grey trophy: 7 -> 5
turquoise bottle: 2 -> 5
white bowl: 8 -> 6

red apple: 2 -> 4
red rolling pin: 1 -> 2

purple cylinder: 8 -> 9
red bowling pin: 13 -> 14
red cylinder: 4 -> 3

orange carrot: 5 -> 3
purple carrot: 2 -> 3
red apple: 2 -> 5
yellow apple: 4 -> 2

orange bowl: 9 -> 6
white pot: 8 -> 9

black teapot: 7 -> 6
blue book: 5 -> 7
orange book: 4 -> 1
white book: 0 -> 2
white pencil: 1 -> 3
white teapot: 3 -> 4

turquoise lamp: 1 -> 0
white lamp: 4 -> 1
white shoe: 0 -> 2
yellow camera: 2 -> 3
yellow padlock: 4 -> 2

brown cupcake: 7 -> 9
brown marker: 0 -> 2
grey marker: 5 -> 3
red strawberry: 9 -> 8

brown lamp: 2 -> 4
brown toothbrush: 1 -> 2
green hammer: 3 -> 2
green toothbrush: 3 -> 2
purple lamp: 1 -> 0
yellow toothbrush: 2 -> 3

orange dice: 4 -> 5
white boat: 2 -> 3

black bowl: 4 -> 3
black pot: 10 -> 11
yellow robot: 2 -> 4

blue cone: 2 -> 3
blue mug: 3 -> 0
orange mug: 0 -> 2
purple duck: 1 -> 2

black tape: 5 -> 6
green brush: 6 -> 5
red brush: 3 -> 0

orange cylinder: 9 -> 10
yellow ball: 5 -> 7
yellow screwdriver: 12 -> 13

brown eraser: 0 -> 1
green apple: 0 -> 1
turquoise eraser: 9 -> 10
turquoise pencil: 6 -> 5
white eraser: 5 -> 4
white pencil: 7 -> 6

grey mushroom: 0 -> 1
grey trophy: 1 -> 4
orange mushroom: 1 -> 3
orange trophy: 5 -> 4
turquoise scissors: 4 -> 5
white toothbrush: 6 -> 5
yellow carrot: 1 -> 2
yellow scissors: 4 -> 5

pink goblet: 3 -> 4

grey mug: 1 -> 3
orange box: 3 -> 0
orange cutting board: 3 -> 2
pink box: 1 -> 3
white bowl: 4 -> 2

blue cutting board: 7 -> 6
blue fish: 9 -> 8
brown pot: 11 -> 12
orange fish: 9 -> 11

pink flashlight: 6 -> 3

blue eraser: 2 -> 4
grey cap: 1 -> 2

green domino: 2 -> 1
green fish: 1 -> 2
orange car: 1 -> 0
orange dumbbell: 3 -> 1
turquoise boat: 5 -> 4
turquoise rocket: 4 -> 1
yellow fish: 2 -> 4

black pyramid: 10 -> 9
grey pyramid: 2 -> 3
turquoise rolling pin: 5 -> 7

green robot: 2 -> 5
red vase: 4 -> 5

*Task goal*
Every line from the one containing "blue eraser: 2 -> 4" through the final line of the data above is to be restated word for word, and nothing more.

*Output*
blue eraser: 2 -> 4
grey cap: 1 -> 2

green domino: 2 -> 1
green fish: 1 -> 2
orange car: 1 -> 0
orange dumbbell: 3 -> 1
turquoise boat: 5 -> 4
turquoise rocket: 4 -> 1
yellow fish: 2 -> 4

black pyramid: 10 -> 9
grey pyramid: 2 -> 3
turquoise rolling pin: 5 -> 7

green robot: 2 -> 5
red vase: 4 -> 5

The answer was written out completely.